Task details:
Every entry, start to finish, should be printed verbatim without pictures.
=== Begin Enclosure ===
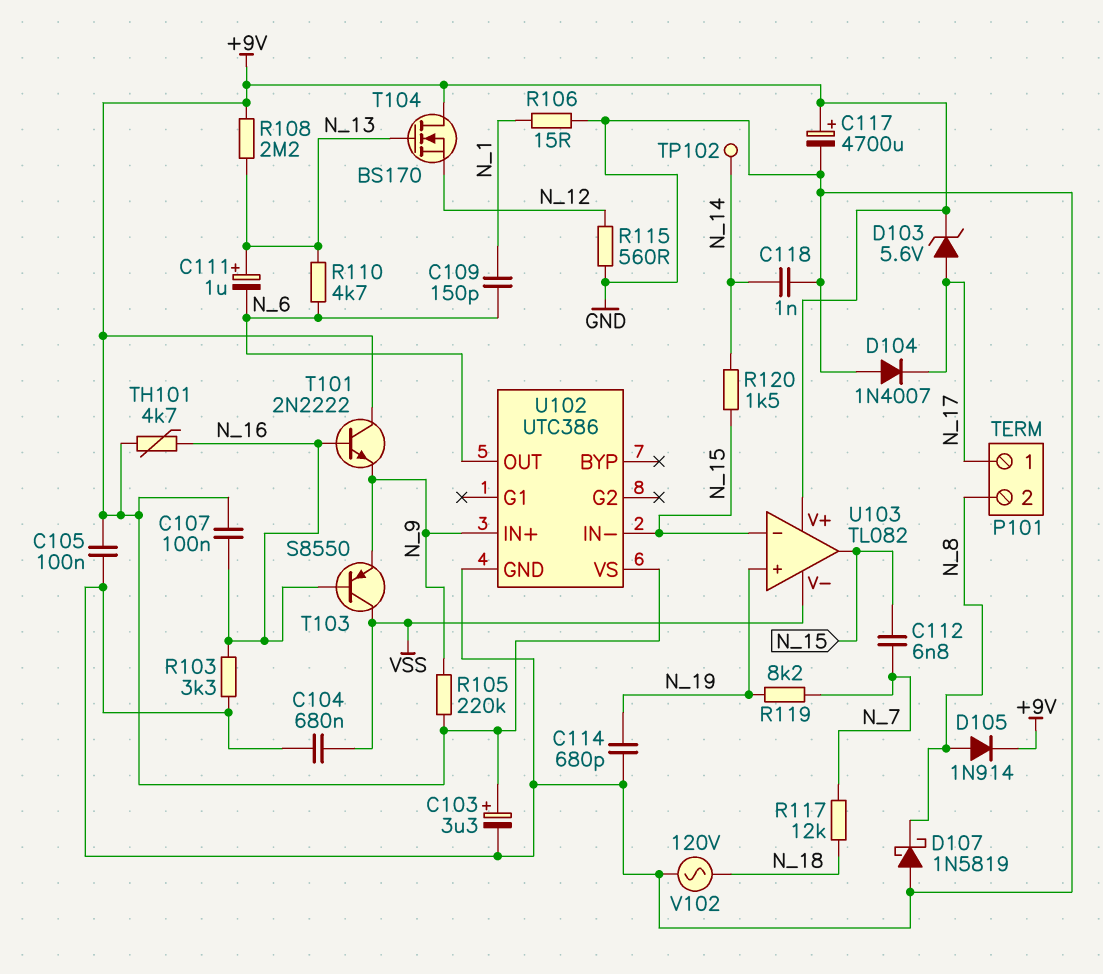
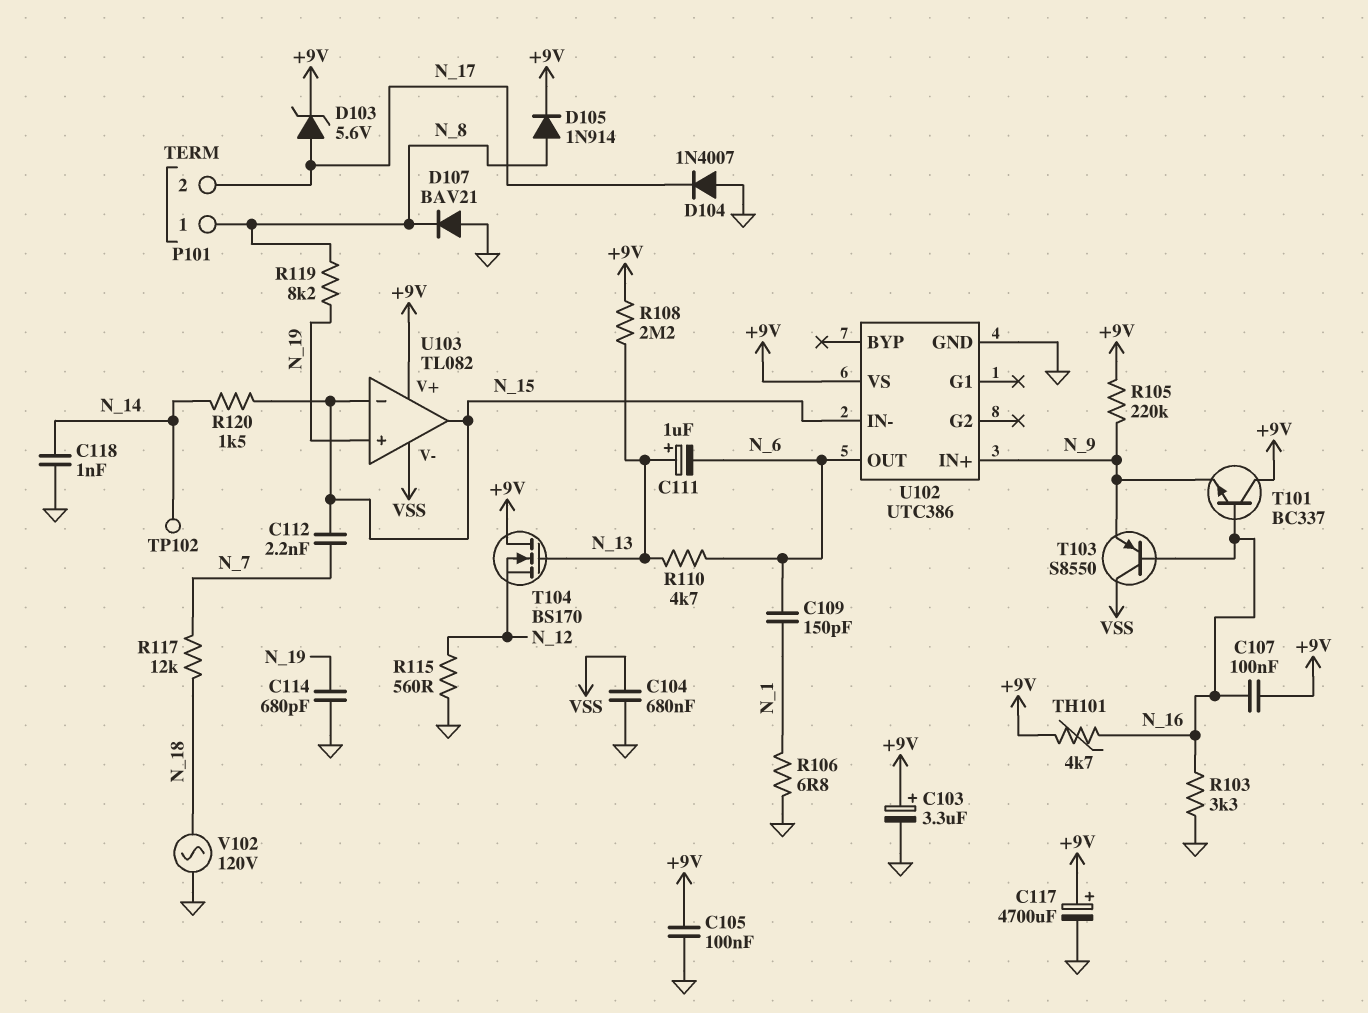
C112: 6.8nF (N_7, N_15) -> 2.2nF (N_7, N_15)
D107: schottky 1N5819 (A GND, K N_8) -> diode BAV21 (A GND, K N_8)
P101 pin 1: N_17 -> N_8
P101 pin 2: N_8 -> N_17
R106: 15 (GND, N_1) -> 6.8 (GND, N_1)
R119: 8.2k (N_7, N_19) -> 8.2k (N_8, N_19)
T101: NPN 2N2222 (B N_16, C +9V, E N_9) -> NPN BC337 (B N_16, C +9V, E N_9)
=== End Enclosure ===
The completed task:
C112: 6.8nF (N_7, N_15) -> 2.2nF (N_7, N_15)
D107: schottky 1N5819 (A GND, K N_8) -> diode BAV21 (A GND, K N_8)
P101 pin 1: N_17 -> N_8
P101 pin 2: N_8 -> N_17
R106: 15 (GND, N_1) -> 6.8 (GND, N_1)
R119: 8.2k (N_7, N_19) -> 8.2k (N_8, N_19)
T101: NPN 2N2222 (B N_16, C +9V, E N_9) -> NPN BC337 (B N_16, C +9V, E N_9)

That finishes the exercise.